:: WRITTEN TASK ::
Please output the line containing "(288, 103) = (444, 94): green" and all lines that follow it in the data below, exactly, with no pictures.

:: TASK INPUTS ::

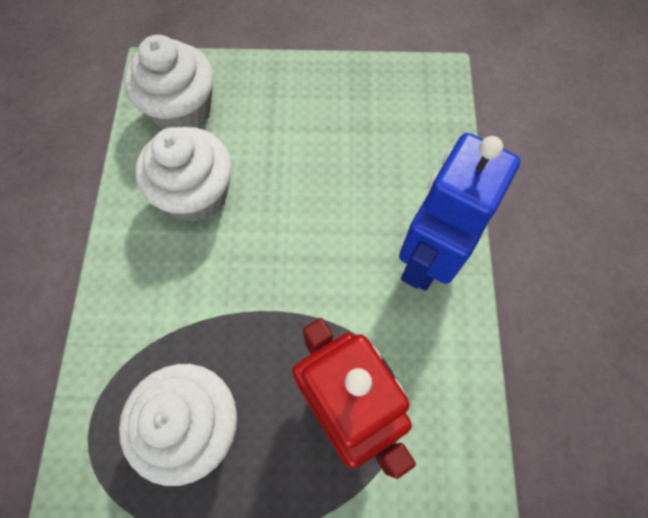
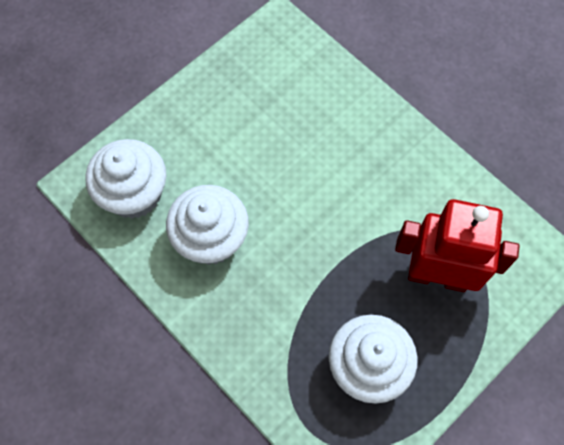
camera: 45 degrees left, 0 degrees up
(428, 258) = (393, 148): blue robot -> none

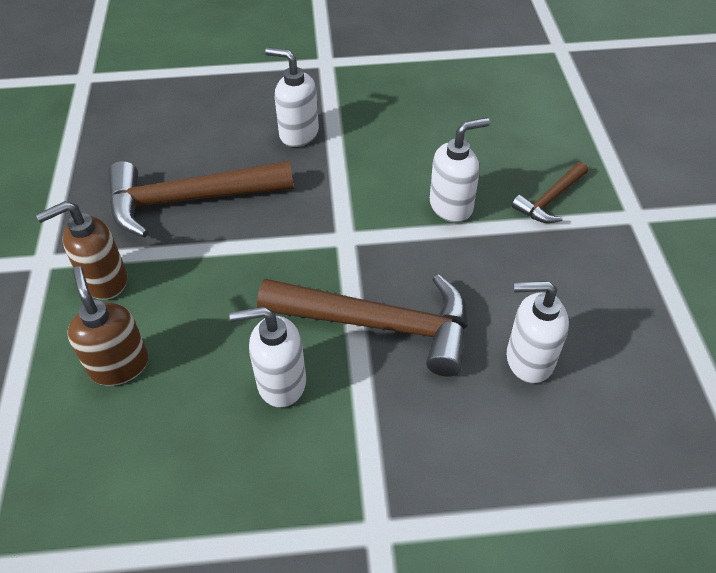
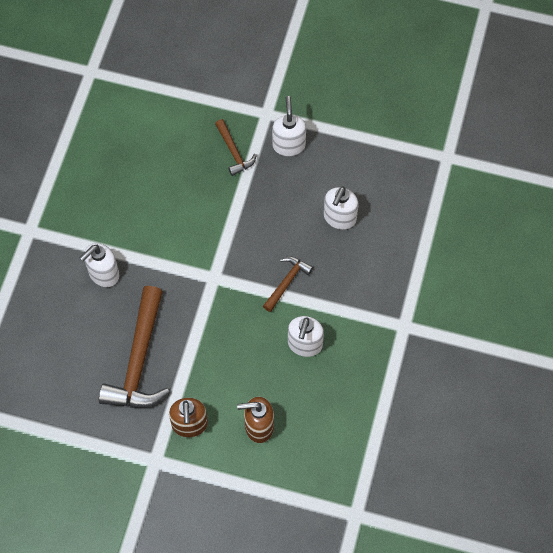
camera: 70 degrees left, 15 degrees up
(379, 324) = (287, 282): brown hammer -> brown hammer, size x0.51
(451, 206) = (214, 208): white soap dispenser -> white soap dispenser (288, 145)

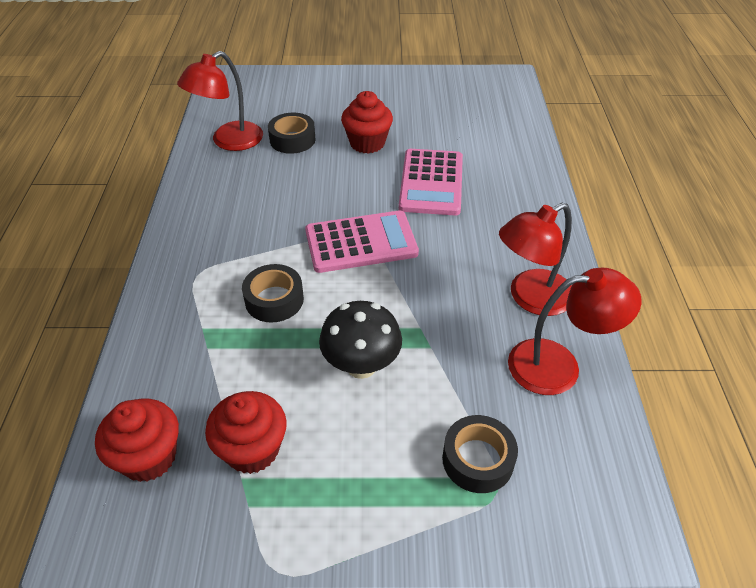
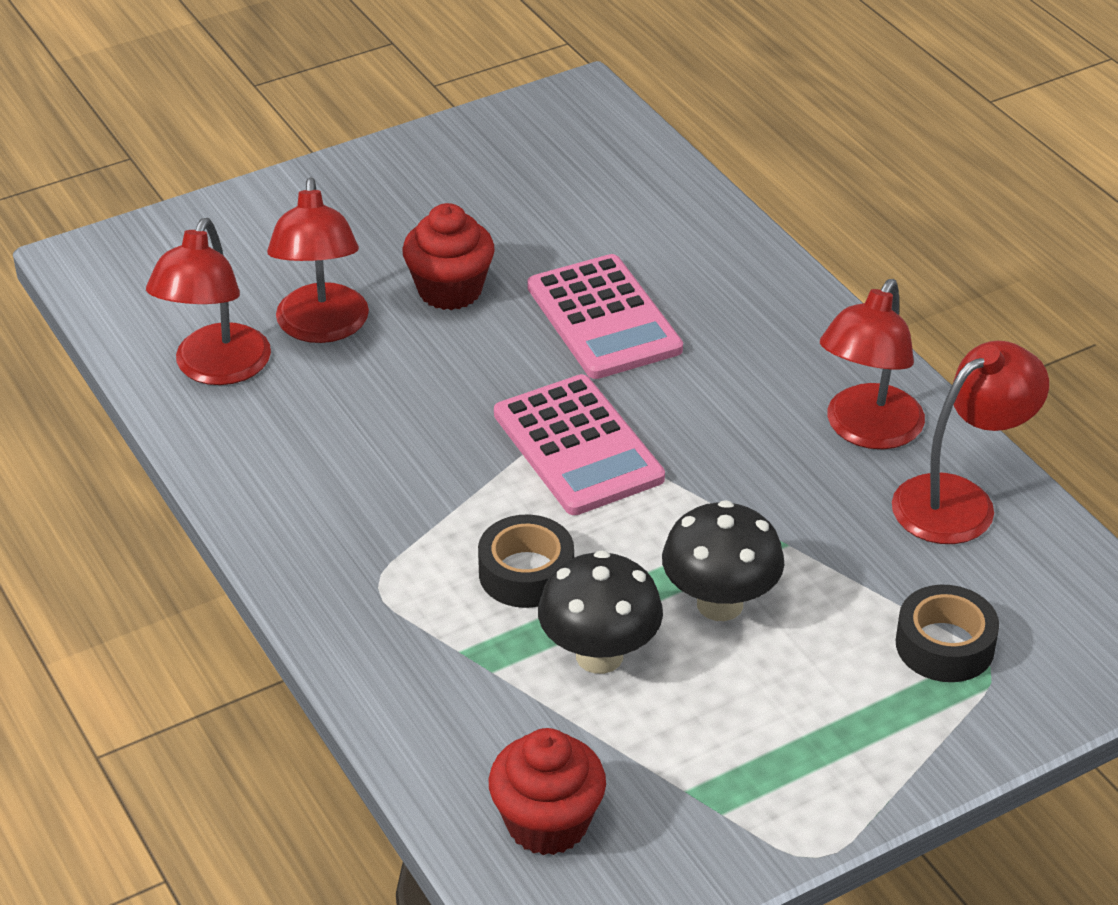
camera: 30 degrees left, 5 degrees down
(252, 449) = (670, 756): red cupcake -> none
(269, 366) = (599, 656): none -> black mushroom
(292, 140) = (322, 328): black tape -> red lamp
(361, 242) = (577, 446): pink calculator -> pink calculator turned 105 degrees clockwise

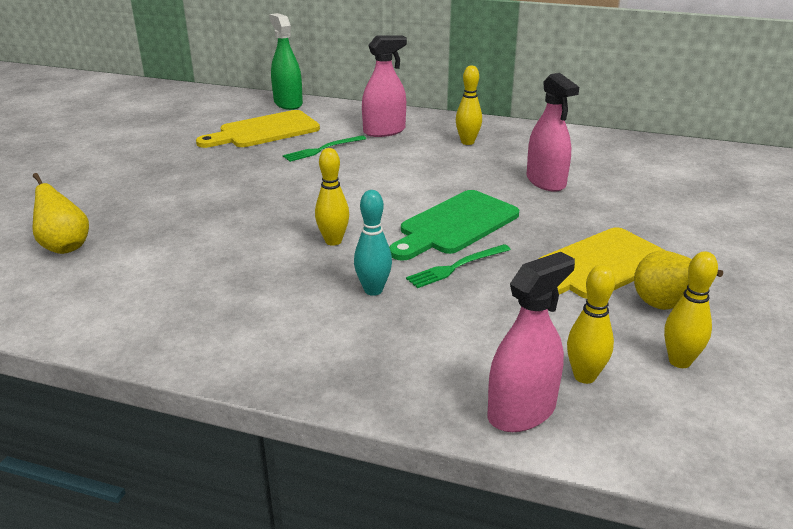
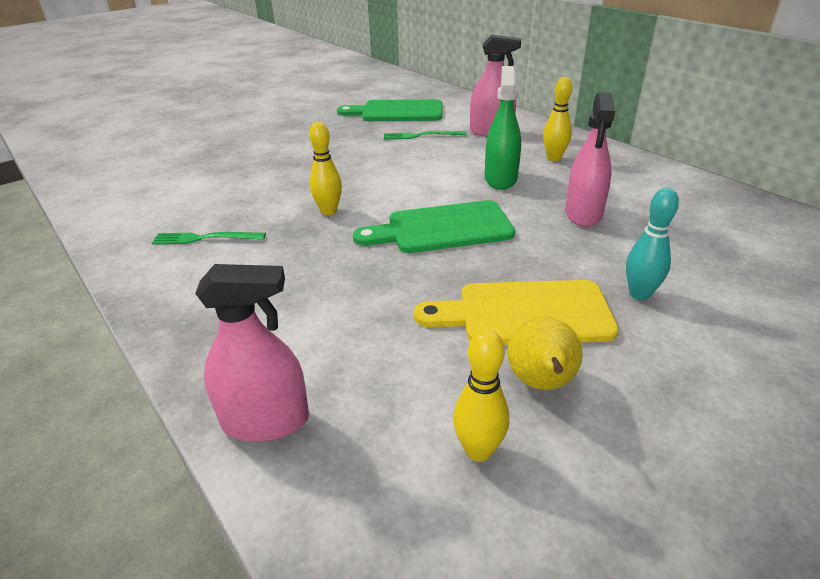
camera: 35 degrees right, 5 degrees up
(65, 246) = (167, 162): yellow pear -> none
(264, 131) = (397, 112): yellow cutting board -> green cutting board
(288, 103) = (444, 94): green spray bottle -> green spray bottle (500, 179)
(373, 290) = (302, 261): turquoise bowling pin -> turquoise bowling pin (639, 294)
(456, 267) = (393, 266): green fork -> green fork (205, 238)
(584, 376) = (363, 417): yellow bowling pin -> none

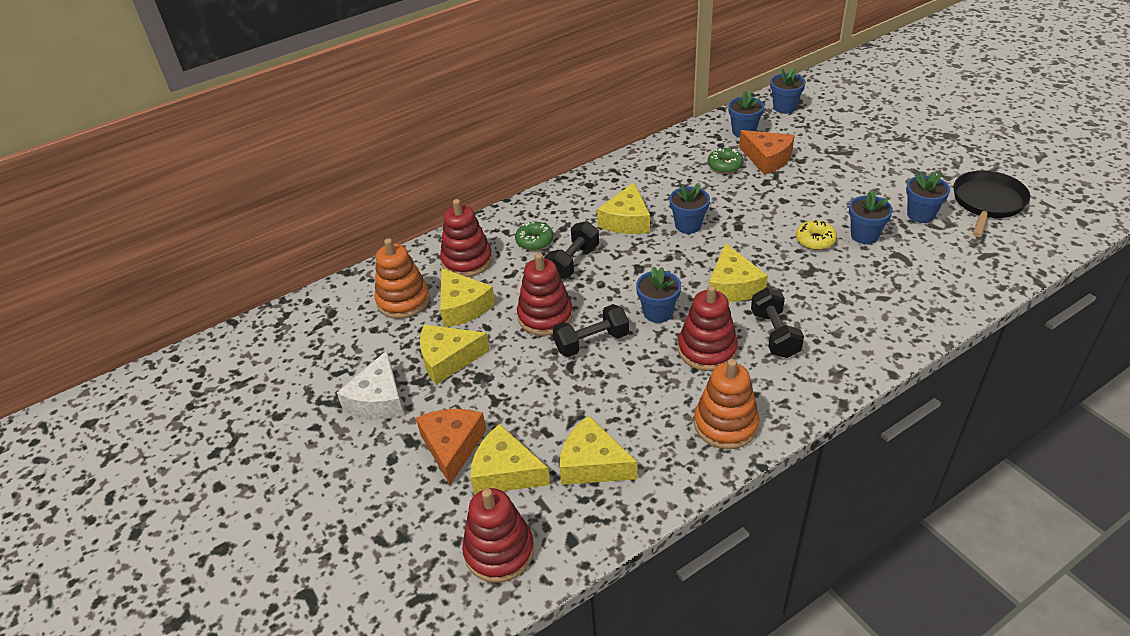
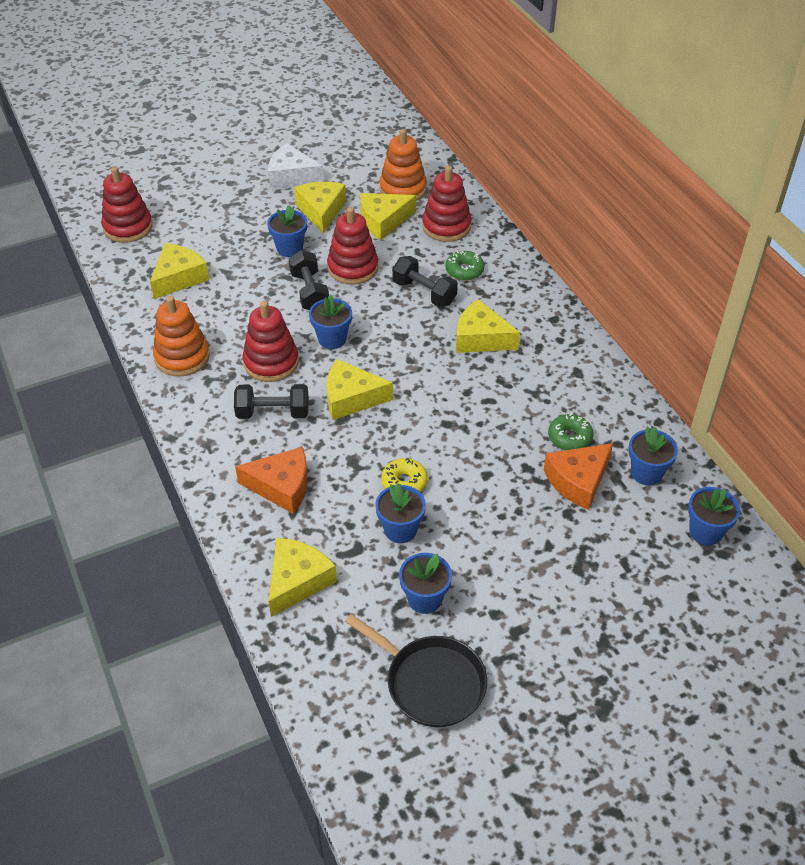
camera: 95 degrees right, 5 degrees up
(452, 447) = (228, 210): orange cheese -> orange cheese (281, 486)
(505, 472) = (193, 234): yellow cheese -> yellow cheese (297, 581)
(688, 225) = (460, 384): blue flower pot -> blue flower pot (289, 248)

:: OUTPUT OF THE EXERCISE ::
(288, 103) = (444, 94): green spray bottle -> green spray bottle (500, 179)
(373, 290) = (302, 261): turquoise bowling pin -> turquoise bowling pin (639, 294)
(456, 267) = (393, 266): green fork -> green fork (205, 238)
(584, 376) = (363, 417): yellow bowling pin -> none

camera: 95 degrees right, 5 degrees up
(452, 447) = (228, 210): orange cheese -> orange cheese (281, 486)
(505, 472) = (193, 234): yellow cheese -> yellow cheese (297, 581)
(688, 225) = (460, 384): blue flower pot -> blue flower pot (289, 248)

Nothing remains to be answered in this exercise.